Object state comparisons
"""

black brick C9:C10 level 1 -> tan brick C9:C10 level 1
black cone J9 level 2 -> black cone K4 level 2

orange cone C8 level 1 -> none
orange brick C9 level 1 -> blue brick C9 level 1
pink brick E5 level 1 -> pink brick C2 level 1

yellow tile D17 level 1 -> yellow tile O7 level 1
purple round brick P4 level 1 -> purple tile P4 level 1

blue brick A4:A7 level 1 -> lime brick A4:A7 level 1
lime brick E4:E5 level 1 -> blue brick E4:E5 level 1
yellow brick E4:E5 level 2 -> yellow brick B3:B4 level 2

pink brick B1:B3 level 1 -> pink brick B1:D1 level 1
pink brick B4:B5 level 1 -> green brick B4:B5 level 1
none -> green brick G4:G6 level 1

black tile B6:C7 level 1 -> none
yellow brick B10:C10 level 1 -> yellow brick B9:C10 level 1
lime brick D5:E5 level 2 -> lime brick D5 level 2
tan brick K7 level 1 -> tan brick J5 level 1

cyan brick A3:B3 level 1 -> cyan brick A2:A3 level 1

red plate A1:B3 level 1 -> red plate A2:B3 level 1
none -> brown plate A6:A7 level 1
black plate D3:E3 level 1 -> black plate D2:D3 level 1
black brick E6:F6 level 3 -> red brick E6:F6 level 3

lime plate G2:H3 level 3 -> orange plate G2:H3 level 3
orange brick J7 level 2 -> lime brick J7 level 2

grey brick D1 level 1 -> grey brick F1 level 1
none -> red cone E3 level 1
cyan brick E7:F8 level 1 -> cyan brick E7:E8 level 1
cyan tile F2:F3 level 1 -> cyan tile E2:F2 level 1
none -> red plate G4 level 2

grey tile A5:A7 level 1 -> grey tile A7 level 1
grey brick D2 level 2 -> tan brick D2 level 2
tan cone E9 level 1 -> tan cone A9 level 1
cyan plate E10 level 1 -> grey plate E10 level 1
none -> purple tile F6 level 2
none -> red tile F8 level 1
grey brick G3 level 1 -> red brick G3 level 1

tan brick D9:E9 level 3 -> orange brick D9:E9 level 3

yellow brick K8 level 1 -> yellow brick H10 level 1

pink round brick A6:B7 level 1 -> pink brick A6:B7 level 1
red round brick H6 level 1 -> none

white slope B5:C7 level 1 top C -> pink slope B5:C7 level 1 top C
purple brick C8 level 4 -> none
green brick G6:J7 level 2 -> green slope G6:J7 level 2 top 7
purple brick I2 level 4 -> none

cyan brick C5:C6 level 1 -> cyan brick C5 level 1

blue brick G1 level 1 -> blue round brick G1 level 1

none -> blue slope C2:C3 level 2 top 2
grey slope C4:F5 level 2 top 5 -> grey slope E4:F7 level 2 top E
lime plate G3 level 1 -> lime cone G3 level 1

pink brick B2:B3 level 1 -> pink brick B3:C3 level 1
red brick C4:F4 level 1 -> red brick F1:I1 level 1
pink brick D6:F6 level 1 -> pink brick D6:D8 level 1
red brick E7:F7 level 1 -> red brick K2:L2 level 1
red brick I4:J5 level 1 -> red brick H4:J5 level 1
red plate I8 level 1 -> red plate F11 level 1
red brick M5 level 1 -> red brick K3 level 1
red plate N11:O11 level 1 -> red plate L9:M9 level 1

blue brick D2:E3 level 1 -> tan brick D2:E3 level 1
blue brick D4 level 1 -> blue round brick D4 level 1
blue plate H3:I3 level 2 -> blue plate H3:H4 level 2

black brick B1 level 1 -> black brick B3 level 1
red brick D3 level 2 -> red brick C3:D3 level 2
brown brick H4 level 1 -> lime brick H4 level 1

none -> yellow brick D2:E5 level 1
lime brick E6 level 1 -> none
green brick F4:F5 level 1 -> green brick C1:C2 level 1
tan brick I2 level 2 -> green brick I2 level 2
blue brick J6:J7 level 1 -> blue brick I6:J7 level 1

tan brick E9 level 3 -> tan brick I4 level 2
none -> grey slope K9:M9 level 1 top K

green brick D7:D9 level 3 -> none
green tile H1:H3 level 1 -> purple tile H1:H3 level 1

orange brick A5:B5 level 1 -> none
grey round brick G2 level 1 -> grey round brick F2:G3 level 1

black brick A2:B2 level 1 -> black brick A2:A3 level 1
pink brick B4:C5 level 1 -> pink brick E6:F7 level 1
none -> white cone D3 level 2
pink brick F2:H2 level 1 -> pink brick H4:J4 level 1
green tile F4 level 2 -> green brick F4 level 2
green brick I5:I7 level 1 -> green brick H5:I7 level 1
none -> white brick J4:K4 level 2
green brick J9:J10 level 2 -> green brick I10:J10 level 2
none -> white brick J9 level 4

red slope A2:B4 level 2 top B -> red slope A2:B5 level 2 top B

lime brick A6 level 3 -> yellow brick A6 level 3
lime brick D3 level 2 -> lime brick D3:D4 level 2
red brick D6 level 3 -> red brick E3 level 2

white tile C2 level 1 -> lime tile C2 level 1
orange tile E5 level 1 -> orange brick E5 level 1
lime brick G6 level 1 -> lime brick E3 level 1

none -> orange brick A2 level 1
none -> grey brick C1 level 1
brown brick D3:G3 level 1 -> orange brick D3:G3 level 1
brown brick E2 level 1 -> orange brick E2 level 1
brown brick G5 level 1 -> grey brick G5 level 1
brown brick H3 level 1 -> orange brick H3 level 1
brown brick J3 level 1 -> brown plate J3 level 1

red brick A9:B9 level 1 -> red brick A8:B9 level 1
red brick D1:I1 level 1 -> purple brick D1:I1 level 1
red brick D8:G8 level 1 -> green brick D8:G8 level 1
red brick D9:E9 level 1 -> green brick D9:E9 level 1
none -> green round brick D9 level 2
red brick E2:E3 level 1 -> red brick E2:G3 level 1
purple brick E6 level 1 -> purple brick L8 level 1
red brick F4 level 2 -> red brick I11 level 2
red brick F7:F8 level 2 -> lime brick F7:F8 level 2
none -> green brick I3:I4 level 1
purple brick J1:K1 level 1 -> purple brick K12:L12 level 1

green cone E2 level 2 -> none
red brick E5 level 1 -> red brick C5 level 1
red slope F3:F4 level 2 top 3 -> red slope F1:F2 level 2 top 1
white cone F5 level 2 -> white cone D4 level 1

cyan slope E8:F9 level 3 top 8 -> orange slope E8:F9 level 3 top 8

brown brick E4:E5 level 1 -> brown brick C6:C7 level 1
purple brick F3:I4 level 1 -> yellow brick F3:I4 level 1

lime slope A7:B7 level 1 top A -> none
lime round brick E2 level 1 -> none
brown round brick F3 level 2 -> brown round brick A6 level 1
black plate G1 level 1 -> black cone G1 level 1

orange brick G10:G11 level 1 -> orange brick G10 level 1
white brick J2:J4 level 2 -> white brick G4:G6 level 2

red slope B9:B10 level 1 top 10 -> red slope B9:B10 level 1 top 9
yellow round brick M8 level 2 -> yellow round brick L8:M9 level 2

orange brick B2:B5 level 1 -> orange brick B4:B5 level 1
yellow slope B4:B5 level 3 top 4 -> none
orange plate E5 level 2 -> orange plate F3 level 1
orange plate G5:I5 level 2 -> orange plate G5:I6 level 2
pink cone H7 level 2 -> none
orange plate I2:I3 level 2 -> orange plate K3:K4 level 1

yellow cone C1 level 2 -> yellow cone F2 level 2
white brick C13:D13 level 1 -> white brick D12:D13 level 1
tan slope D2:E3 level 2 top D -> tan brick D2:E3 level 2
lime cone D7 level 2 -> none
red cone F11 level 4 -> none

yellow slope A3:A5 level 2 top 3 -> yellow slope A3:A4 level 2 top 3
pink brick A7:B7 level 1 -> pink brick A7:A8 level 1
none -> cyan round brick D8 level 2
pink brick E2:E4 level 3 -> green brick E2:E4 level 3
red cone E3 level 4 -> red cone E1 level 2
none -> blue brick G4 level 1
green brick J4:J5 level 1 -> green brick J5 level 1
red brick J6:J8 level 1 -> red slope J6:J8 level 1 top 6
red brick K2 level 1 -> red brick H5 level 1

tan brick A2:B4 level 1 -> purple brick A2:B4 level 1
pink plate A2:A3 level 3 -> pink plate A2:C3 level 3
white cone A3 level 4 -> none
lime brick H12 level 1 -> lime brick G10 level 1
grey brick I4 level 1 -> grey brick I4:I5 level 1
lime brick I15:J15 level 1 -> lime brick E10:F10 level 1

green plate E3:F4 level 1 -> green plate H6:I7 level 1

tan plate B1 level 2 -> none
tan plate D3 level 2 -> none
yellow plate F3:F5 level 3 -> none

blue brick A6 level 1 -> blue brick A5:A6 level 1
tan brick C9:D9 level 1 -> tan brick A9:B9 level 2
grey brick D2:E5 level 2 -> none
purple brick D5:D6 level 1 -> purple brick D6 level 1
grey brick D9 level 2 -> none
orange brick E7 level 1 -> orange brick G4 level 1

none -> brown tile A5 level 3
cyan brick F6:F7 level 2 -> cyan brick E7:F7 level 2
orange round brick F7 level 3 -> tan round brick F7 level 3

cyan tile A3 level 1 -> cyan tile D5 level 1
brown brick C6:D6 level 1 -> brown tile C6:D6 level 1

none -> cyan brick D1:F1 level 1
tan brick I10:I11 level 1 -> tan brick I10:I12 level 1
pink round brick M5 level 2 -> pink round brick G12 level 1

"""

What the task asks
The string "black" may appear in the entries. Say how many lines contain it, as a bare number.

Response below
8